━━━━━ Material shown ━━━━━

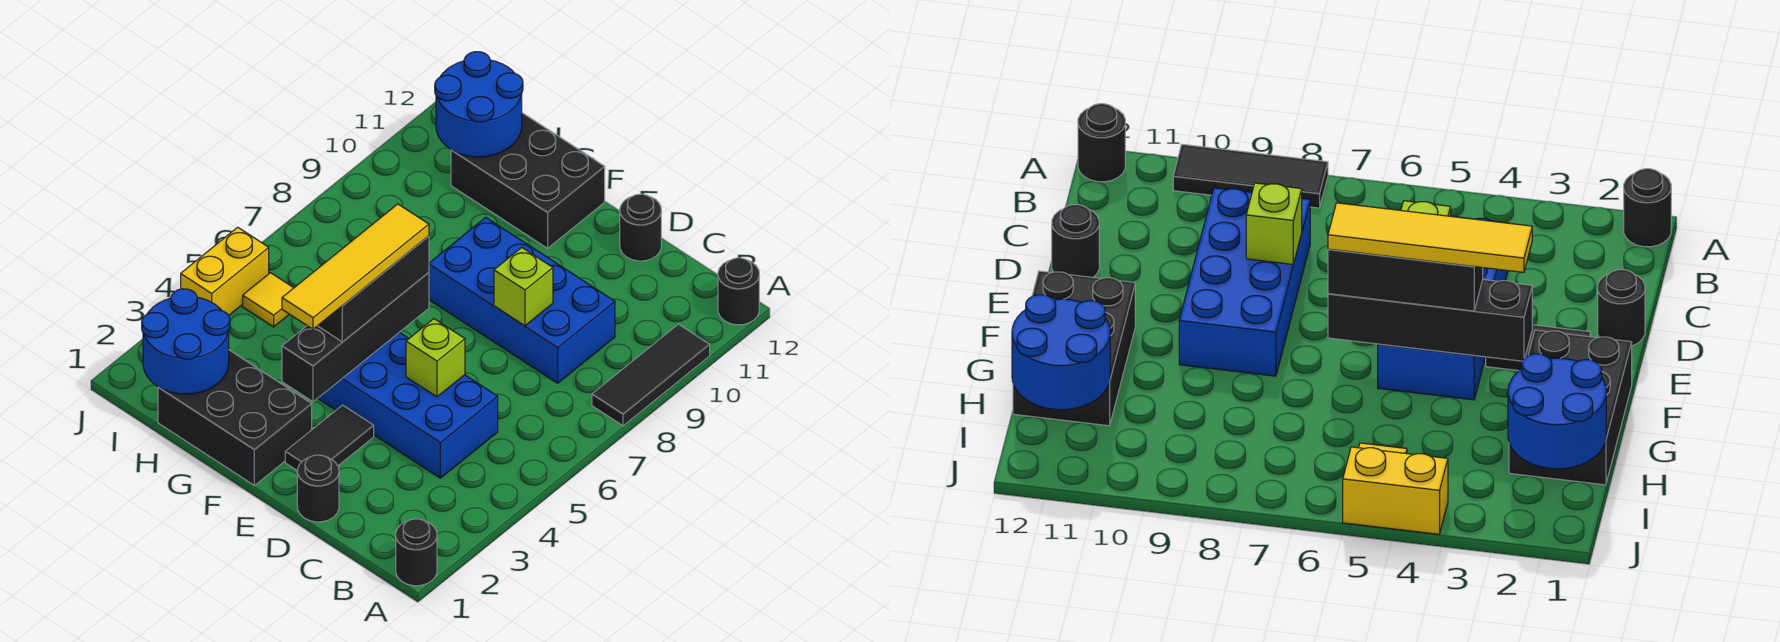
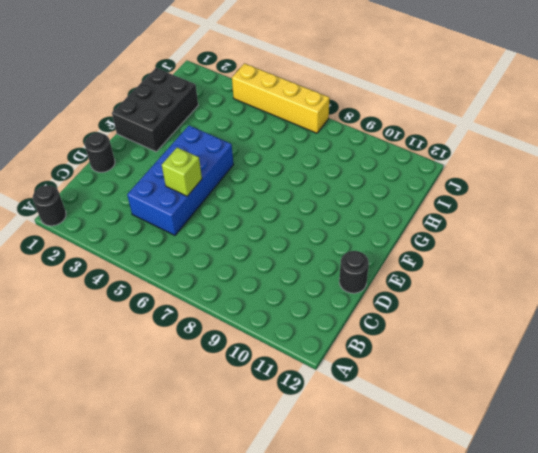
yellow 1x4 brick [232,63,330,133] -> yellow 1x2 brick [181,227,269,315]
none -> black 1x3 tile [592,324,710,426]
none -> black 1x1 round brick [718,258,759,325]
none -> blue 2x4 brick [429,217,615,383]

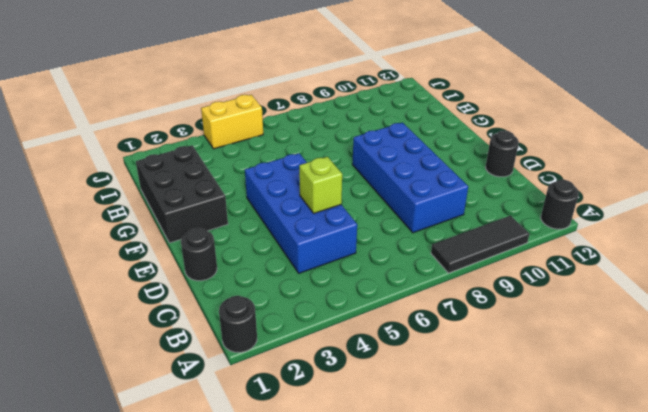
none -> black 1x2 tile [285,405,374,470]
none -> black 2x3 brick [451,113,605,248]
none -> yellow 1x1 tile [243,273,293,327]

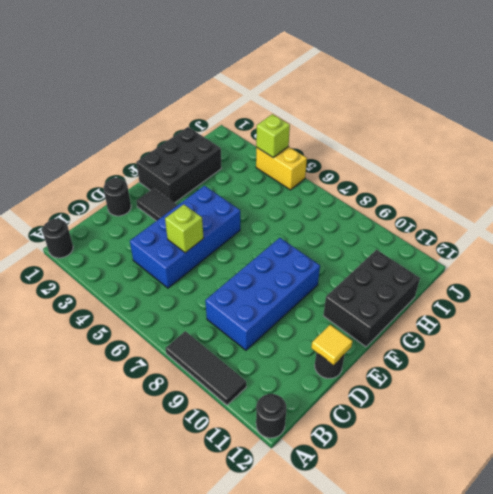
yellow 1x1 tile [311,325,353,365] -> yellow 1x1 tile moved to [243,273,293,327]
lime 1x1 brick [256,114,290,157] -> lime 1x1 brick moved to [494,247,553,326]
none -> black 1x4 brick [282,272,429,402]
none -> blue 2x2 round brick [142,289,230,394]
none -> blue 2x2 round brick [435,52,523,157]

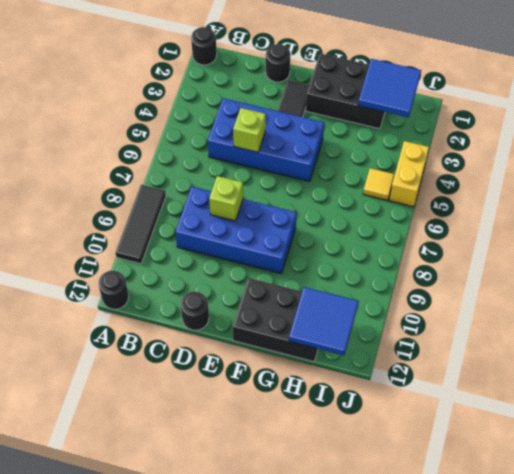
blue 2x2 tile [358,59,421,117] -> blue 2x2 round brick [142,289,230,394]
blue 2x2 tile [289,287,359,355] -> blue 2x2 round brick [435,52,523,157]
none -> black 1x4 brick [282,272,429,402]
none -> black 1x3 brick [318,236,429,342]
none -> yellow 1x4 tile [282,204,429,329]

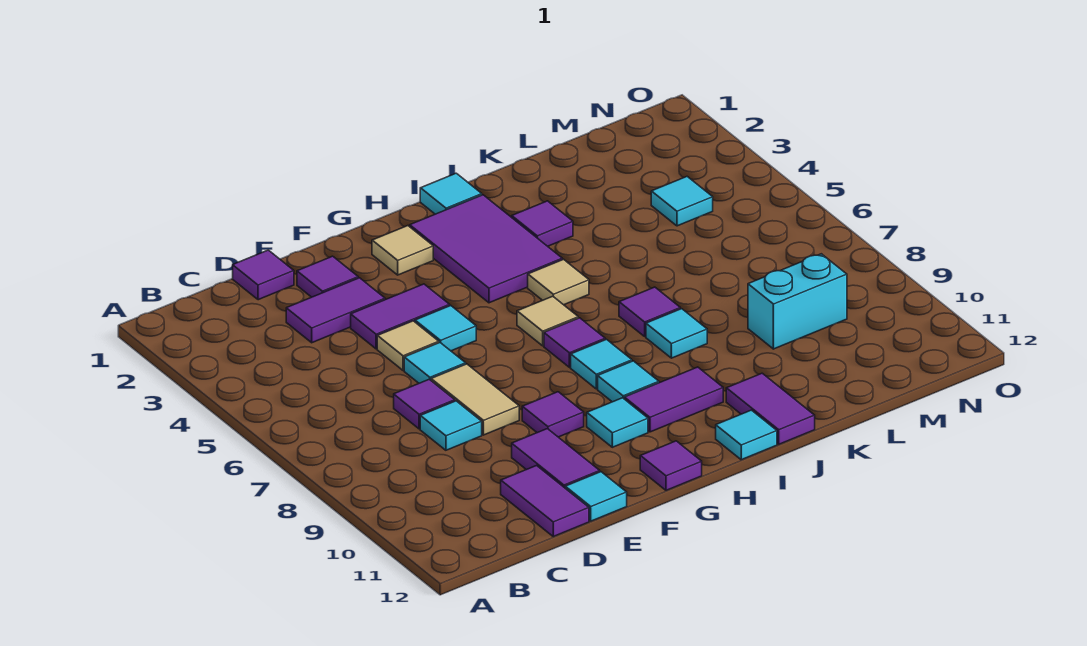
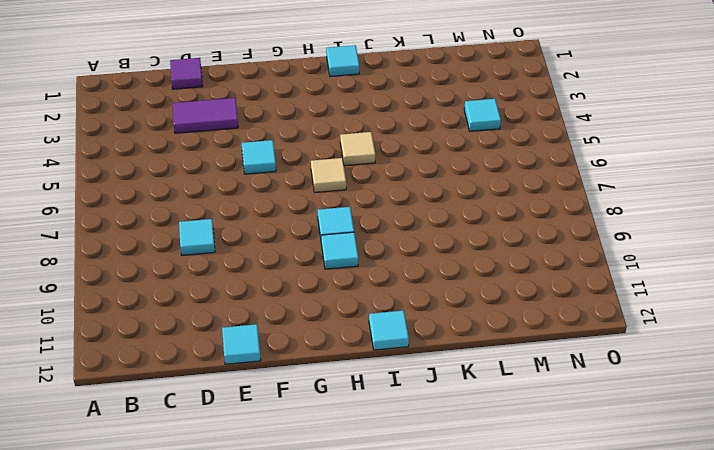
none -> purple 1x1 tile [394,379,455,429]
none -> purple 1x2 tile [501,466,589,537]
none -> purple 1x1 tile [297,256,358,297]
none -> purple 1x2 tile [351,284,450,349]

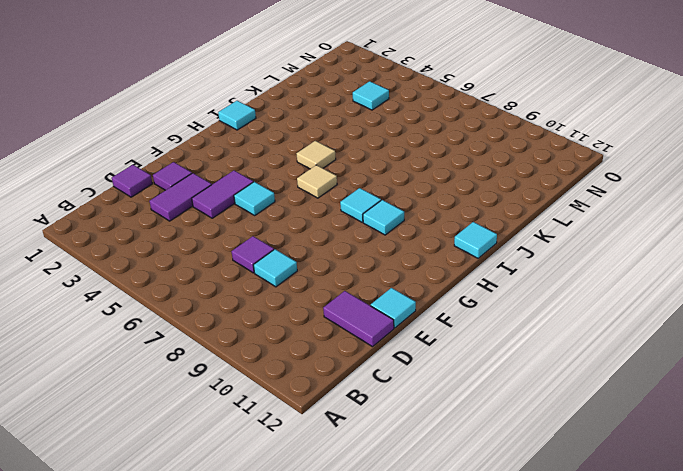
none -> tan 1x1 tile [377,321,439,370]
none -> cyan 1x1 tile [404,343,466,383]
none -> tan 1x2 tile [431,364,519,435]
none -> purple 1x2 tile [512,429,600,488]

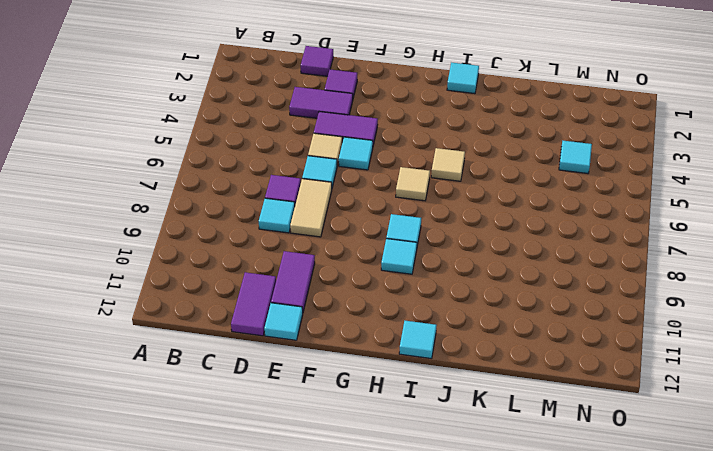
none -> purple 1x1 tile [522,392,584,437]
none -> tan 1x1 tile [372,226,433,275]
none -> cyan 1x1 tile [587,398,648,447]
none -> purple 1x1 tile [640,441,702,490]

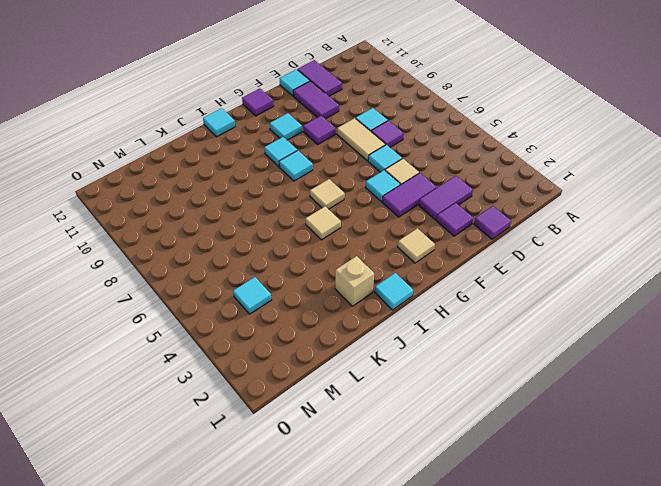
tan 1x1 brick [335,256,374,306] -> none
none -> purple 2x3 tile [410,195,562,303]
none -> purple 1x1 tile [544,318,605,367]
none -> purple 1x2 tile [624,367,723,432]
none -> purple 1x1 tile [512,201,573,246]

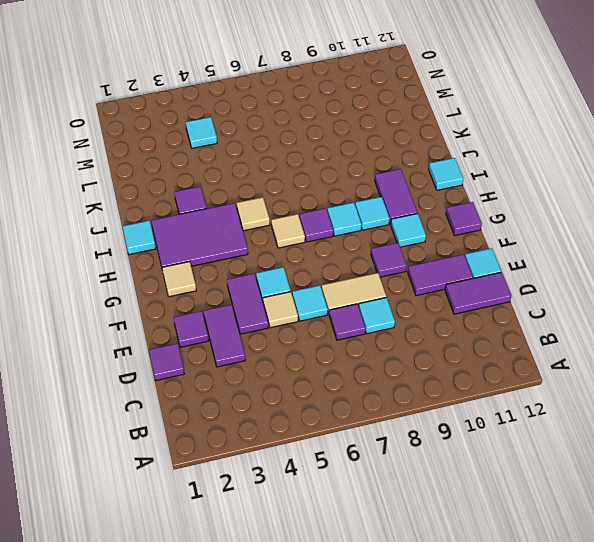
none -> purple 1x1 tile [619,287,680,336]
none -> cyan 1x1 tile [646,309,707,358]
none -> purple 1x2 tile [726,373,815,444]
none -> cyan 1x2 brick [748,254,847,349]

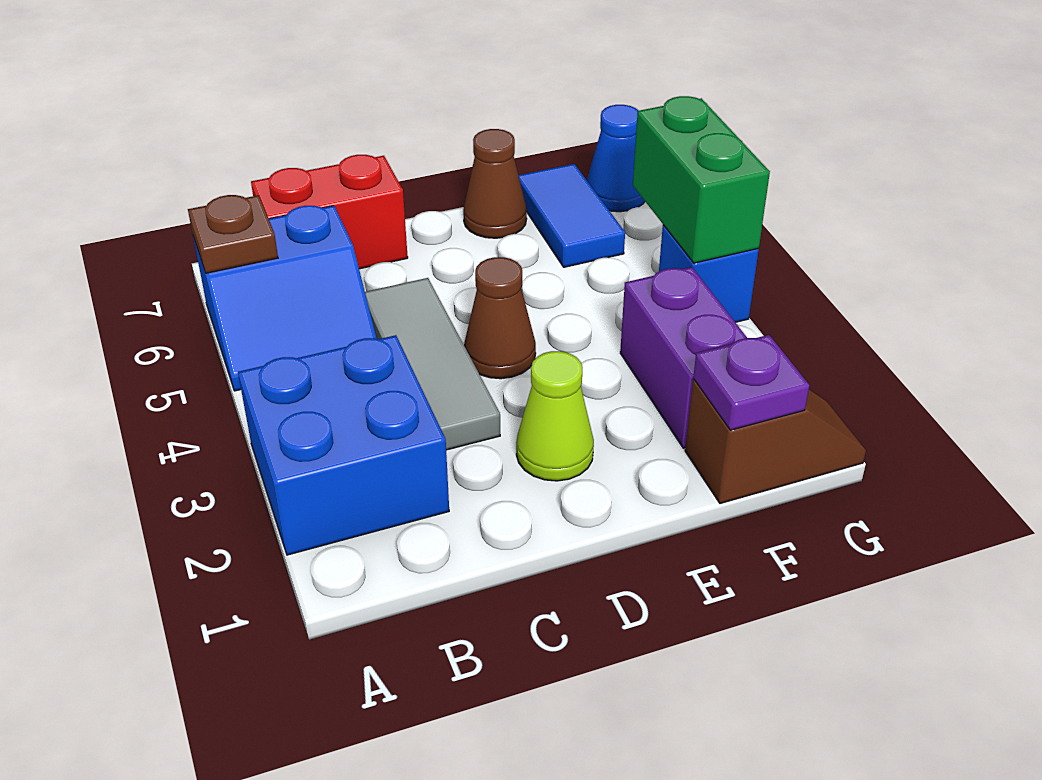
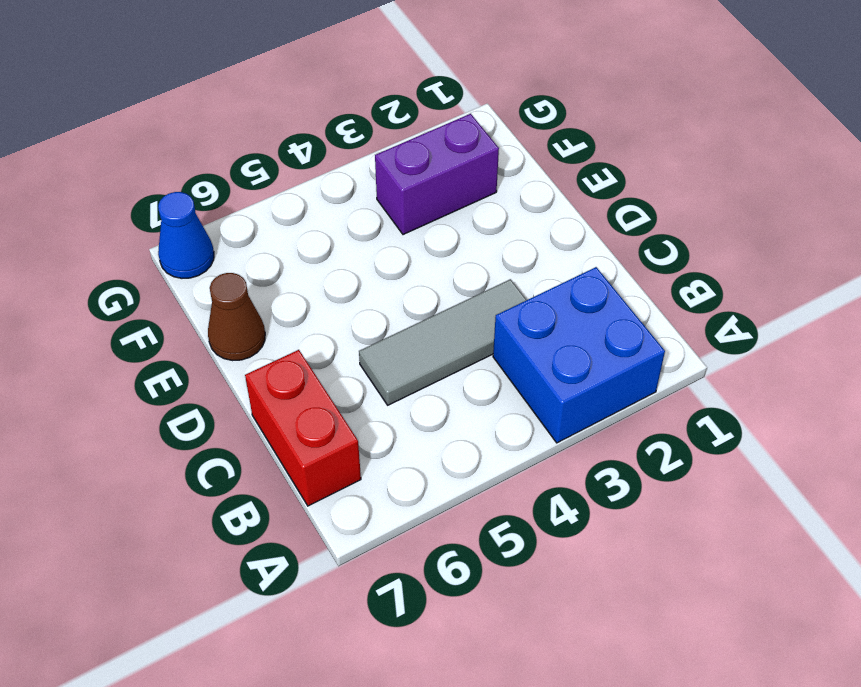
none -> blue 2x2 slope [193,206,377,391]
none -> lime 1x1 cone [516,351,594,481]
none -> brown 1x1 cone [464,257,536,379]

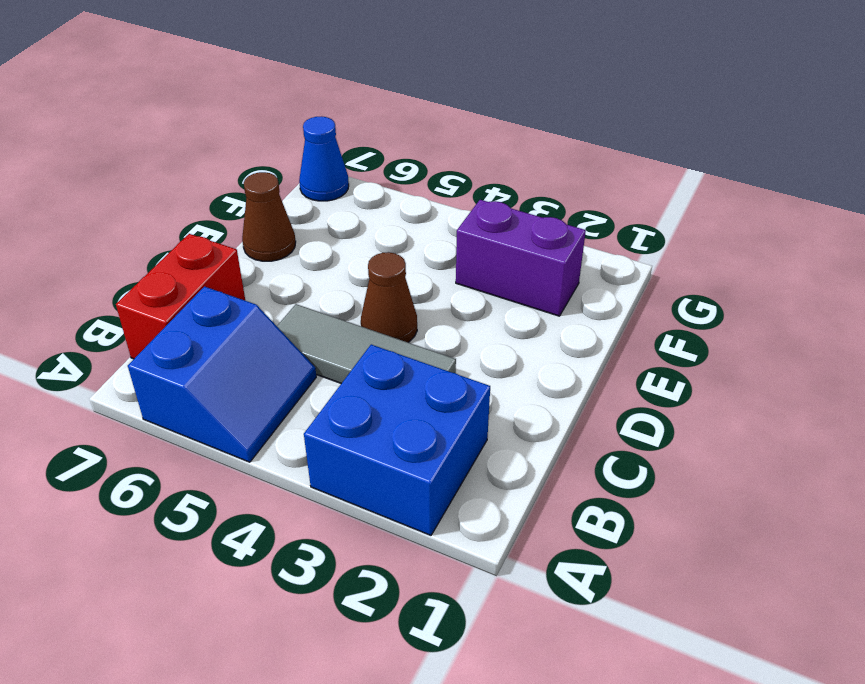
none -> lime 1x1 cone [516,351,594,481]
none -> brown 1x2 slope [685,379,866,504]
none -> blue 1x2 tile [519,164,625,267]

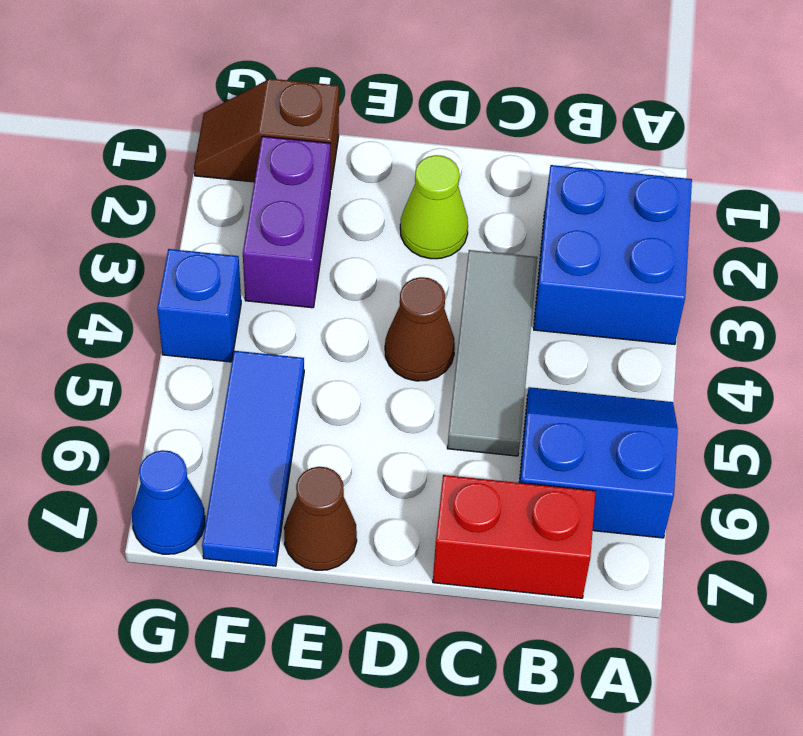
blue 1x3 tile [202,351,304,566] -> blue 1x2 tile [519,164,625,267]
none -> brown 1x1 plate [188,195,278,273]
none -> purple 1x1 plate [693,335,810,430]
none -> green 1x2 brick [633,96,770,263]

━━━━━

### What you will do
Every line of the records that includes the word "blue" should be gathered.

### Exercise response
none -> blue 2x4 brick [429,217,615,383]
none -> blue 2x2 round brick [142,289,230,394]
none -> blue 2x2 round brick [435,52,523,157]
blue 2x2 tile [358,59,421,117] -> blue 2x2 round brick [142,289,230,394]
blue 2x2 tile [289,287,359,355] -> blue 2x2 round brick [435,52,523,157]
none -> blue 2x2 slope [193,206,377,391]
none -> blue 1x2 tile [519,164,625,267]
blue 1x3 tile [202,351,304,566] -> blue 1x2 tile [519,164,625,267]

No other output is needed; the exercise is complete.